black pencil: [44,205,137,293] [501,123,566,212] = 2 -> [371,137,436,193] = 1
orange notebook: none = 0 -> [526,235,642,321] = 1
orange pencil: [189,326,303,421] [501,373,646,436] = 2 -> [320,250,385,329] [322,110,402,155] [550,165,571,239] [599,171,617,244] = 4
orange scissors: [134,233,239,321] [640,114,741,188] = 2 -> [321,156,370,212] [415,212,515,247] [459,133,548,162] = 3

-------

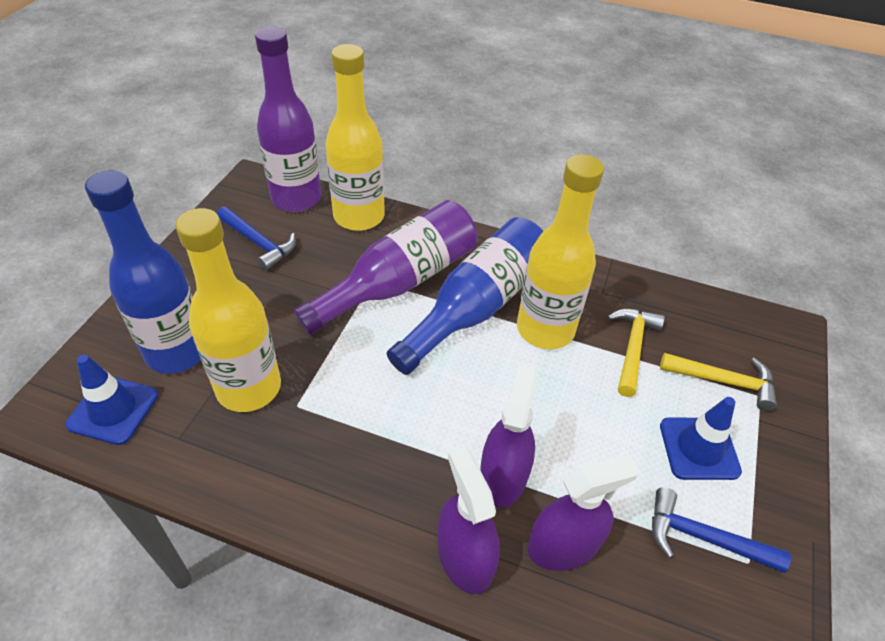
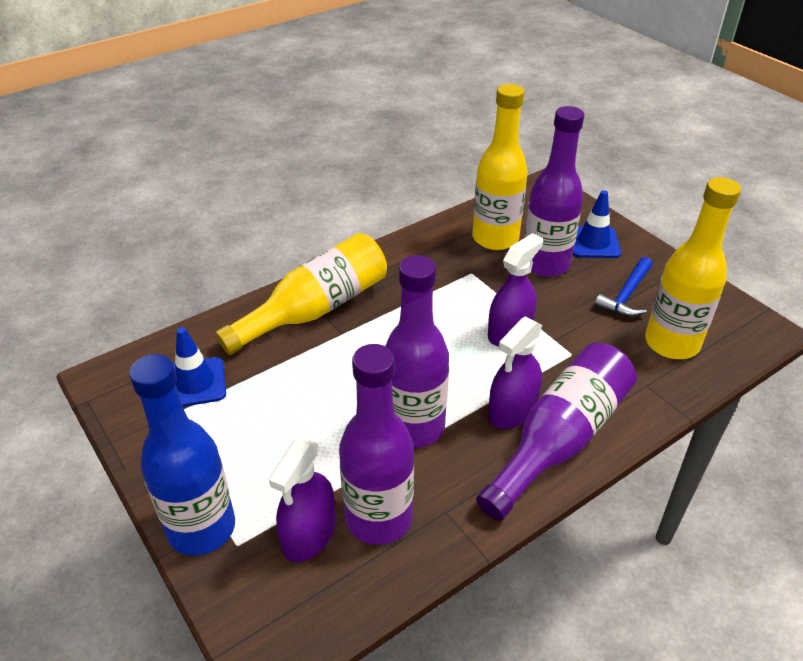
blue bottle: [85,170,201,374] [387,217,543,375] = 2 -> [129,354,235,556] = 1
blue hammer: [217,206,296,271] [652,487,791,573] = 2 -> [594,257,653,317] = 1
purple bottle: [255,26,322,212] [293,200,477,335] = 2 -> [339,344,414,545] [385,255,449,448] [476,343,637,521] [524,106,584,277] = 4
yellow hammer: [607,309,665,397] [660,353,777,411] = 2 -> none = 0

-------

# Brief
Retrieve each line of the data in which the word "pencil" can be found.

# Answer box
black pencil: [44,205,137,293] [501,123,566,212] = 2 -> [371,137,436,193] = 1
orange pencil: [189,326,303,421] [501,373,646,436] = 2 -> [320,250,385,329] [322,110,402,155] [550,165,571,239] [599,171,617,244] = 4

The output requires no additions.